[THE INPUT]
>>>>>

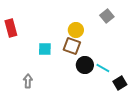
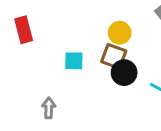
black circle: (85, 65) -> (124, 73), moved

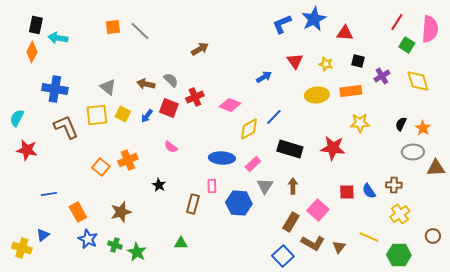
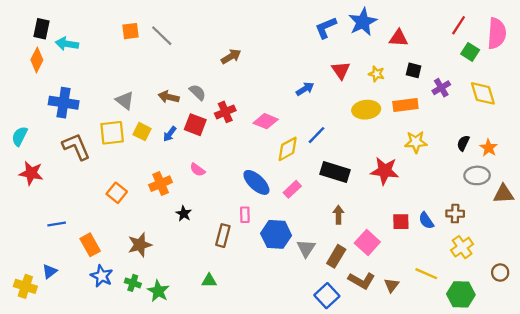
blue ellipse: (222, 158) -> (256, 182), turned 40
orange cross: (128, 160) -> (161, 184), moved
gray triangle: (265, 186) -> (306, 248), moved

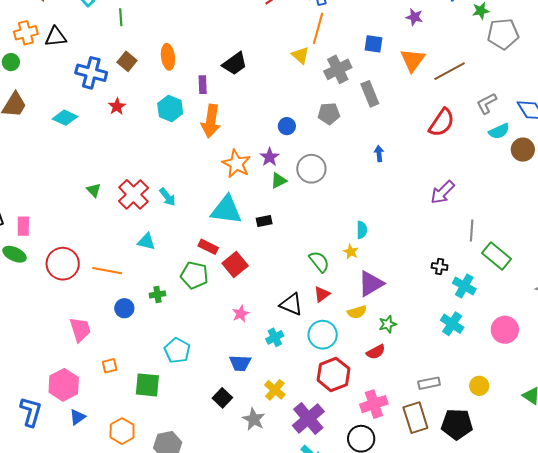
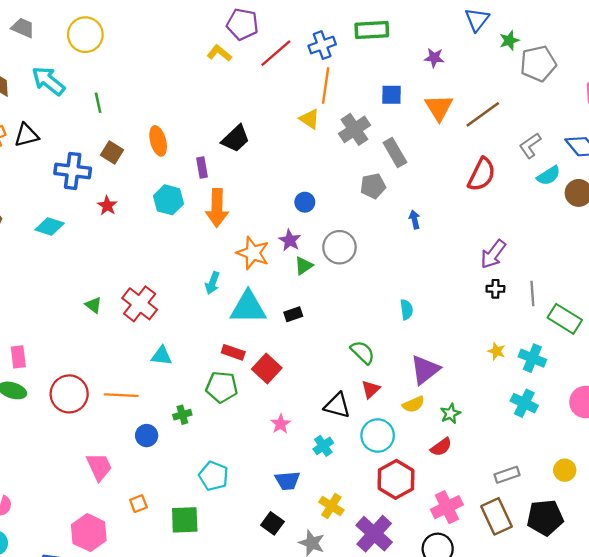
gray pentagon: (329, 114) -> (373, 186), moved
cyan arrow: (167, 197) -> (212, 283), moved, turned 66
yellow star: (351, 252) -> (497, 351), moved
black cross: (440, 267) -> (495, 289), moved

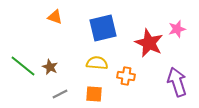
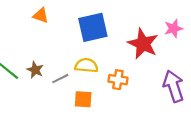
gray line: (60, 94) -> (60, 79), moved

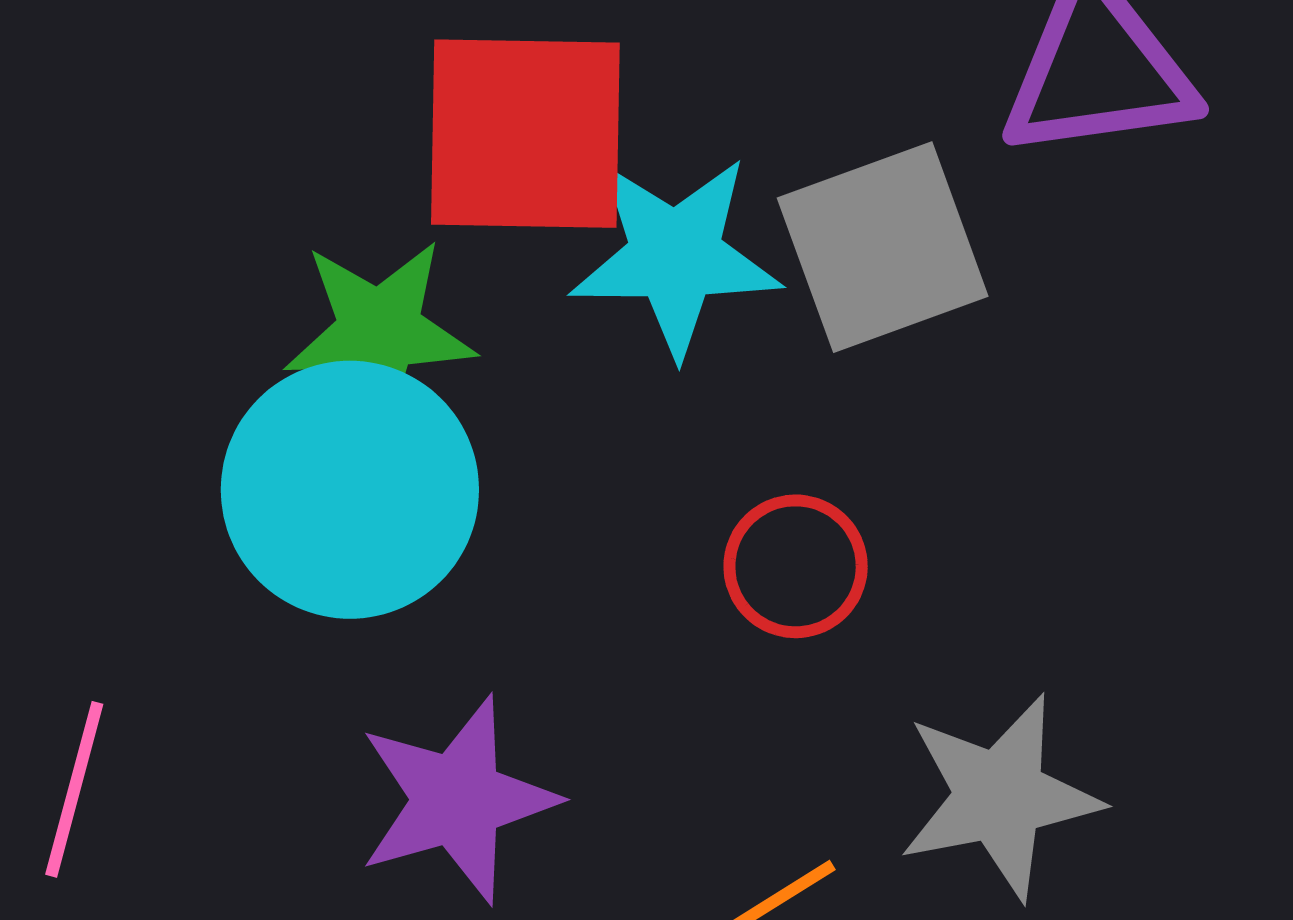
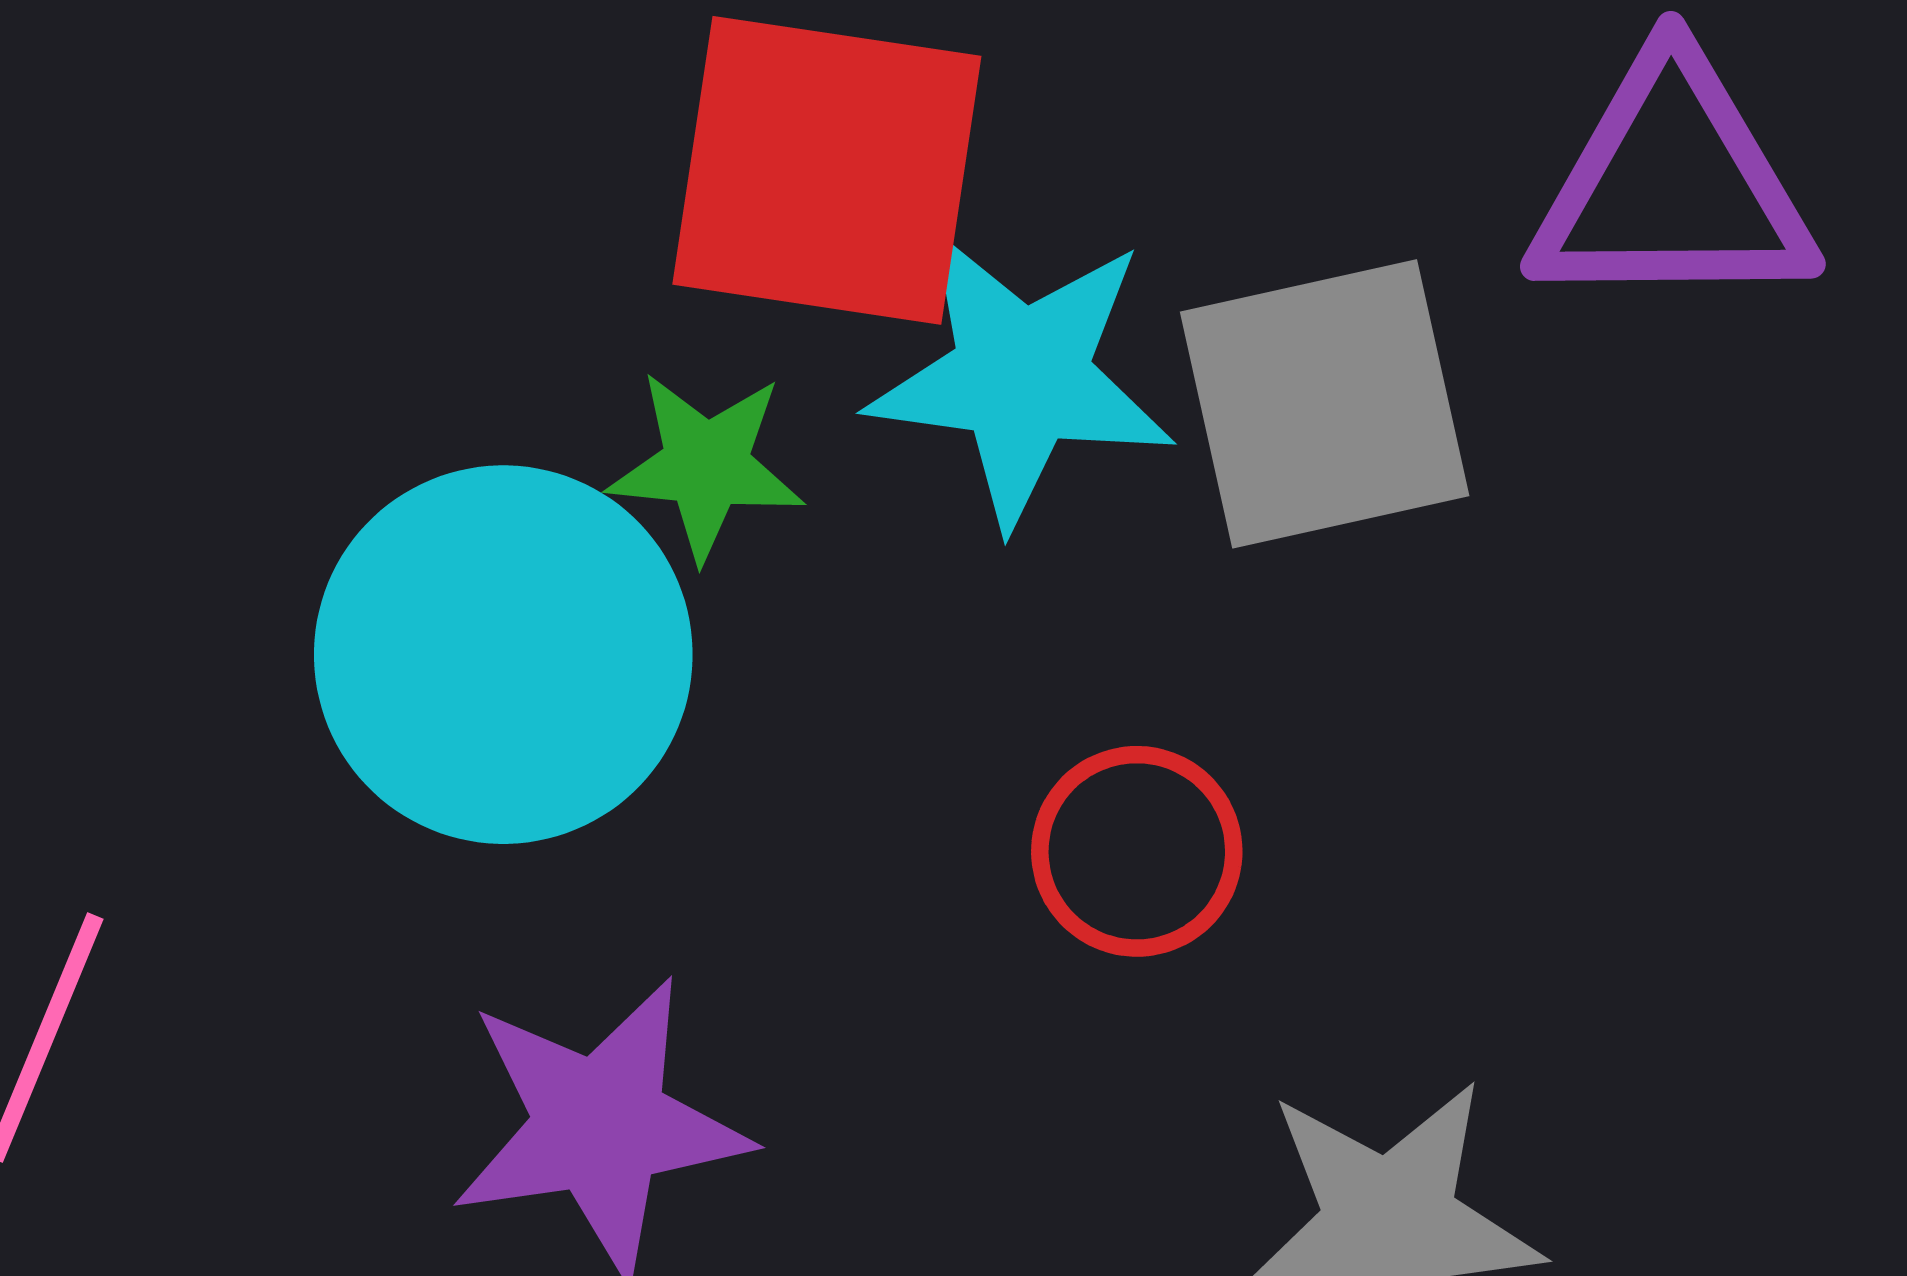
green star: (379, 331) -> (706, 465), moved, size x0.7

<<<<<

[TASK PROMPT] Return the whole listing, word for word, and leave out every picture.

[EXPECTED ANSWER]
black circle: (85, 65) -> (124, 73), moved

blue ellipse: (222, 158) -> (256, 182), turned 40
orange cross: (128, 160) -> (161, 184), moved
gray triangle: (265, 186) -> (306, 248), moved

gray pentagon: (329, 114) -> (373, 186), moved
cyan arrow: (167, 197) -> (212, 283), moved, turned 66
yellow star: (351, 252) -> (497, 351), moved
black cross: (440, 267) -> (495, 289), moved

gray line: (60, 94) -> (60, 79), moved

green star: (379, 331) -> (706, 465), moved, size x0.7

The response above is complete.